§ **Saved data entries**
------------------------------

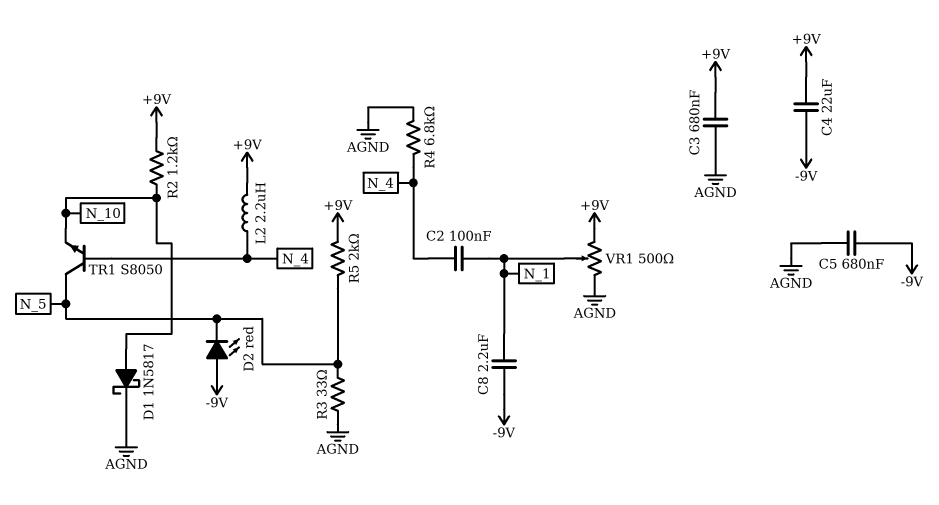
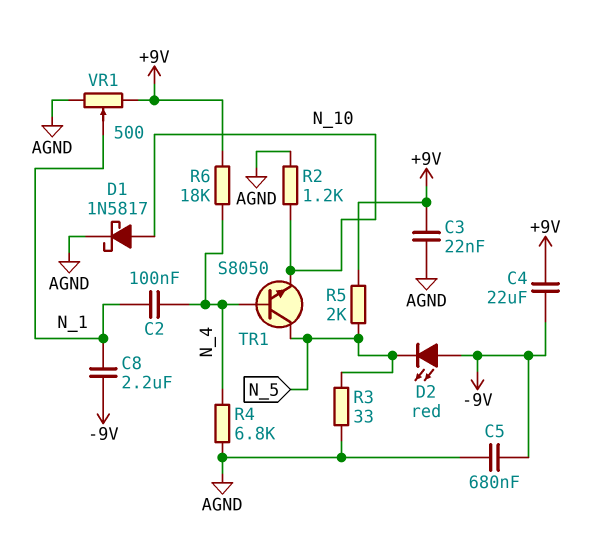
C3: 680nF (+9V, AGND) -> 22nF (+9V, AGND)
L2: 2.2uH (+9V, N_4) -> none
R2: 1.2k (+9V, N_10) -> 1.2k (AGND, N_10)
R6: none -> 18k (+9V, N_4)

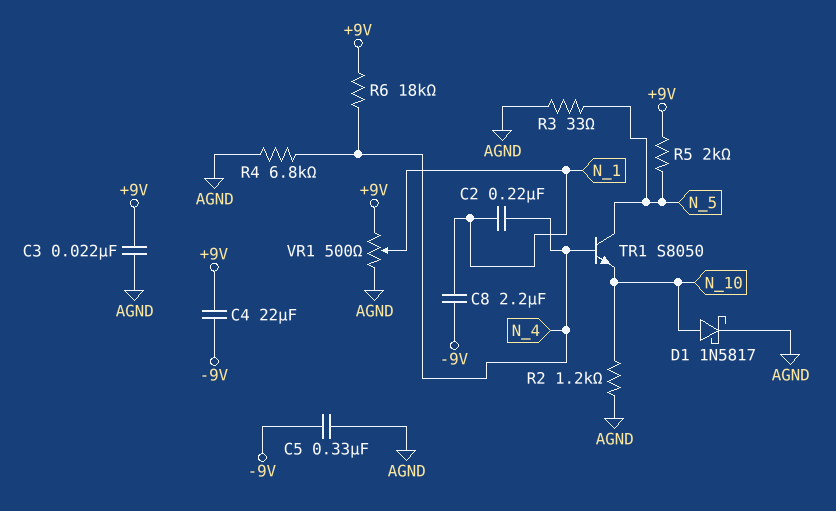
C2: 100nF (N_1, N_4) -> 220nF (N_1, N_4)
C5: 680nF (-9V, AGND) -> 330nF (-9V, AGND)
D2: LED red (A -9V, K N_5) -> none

------------------------------

Please give the entries again word for word, without any pictures.

§ **EXERCISE ANSWER**
C3: 680nF (+9V, AGND) -> 22nF (+9V, AGND)
L2: 2.2uH (+9V, N_4) -> none
R2: 1.2k (+9V, N_10) -> 1.2k (AGND, N_10)
R6: none -> 18k (+9V, N_4)

C2: 100nF (N_1, N_4) -> 220nF (N_1, N_4)
C5: 680nF (-9V, AGND) -> 330nF (-9V, AGND)
D2: LED red (A -9V, K N_5) -> none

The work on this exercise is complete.